── Dataset excerpt

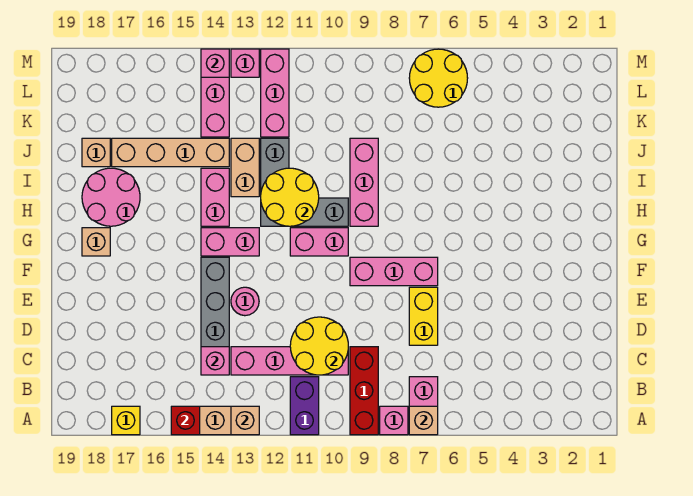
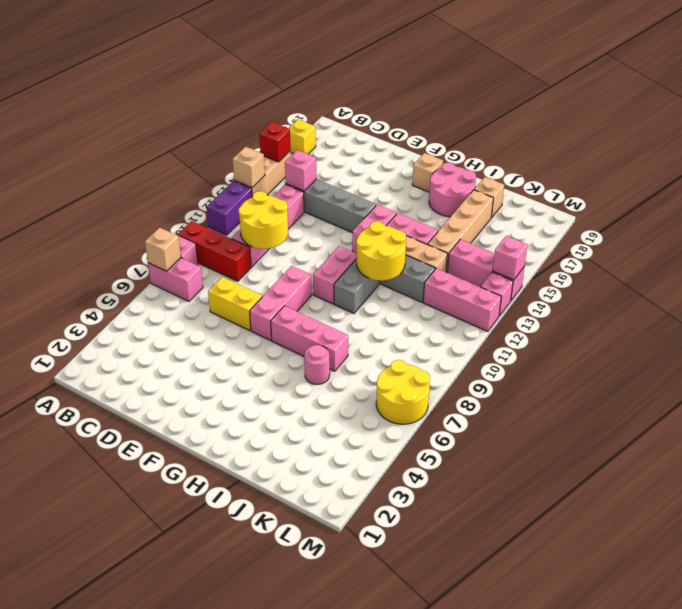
purple brick A11:B11 level 1 -> purple brick A11:A12 level 1
pink round brick E13 level 1 -> pink round brick I6 level 1
pink brick H9:J9 level 1 -> pink brick G7:I7 level 1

────

* [Problem description]: Every line of the material should be repeated precisely; pictures are to be excluded.

* [Answer to this task]:
purple brick A11:B11 level 1 -> purple brick A11:A12 level 1
pink round brick E13 level 1 -> pink round brick I6 level 1
pink brick H9:J9 level 1 -> pink brick G7:I7 level 1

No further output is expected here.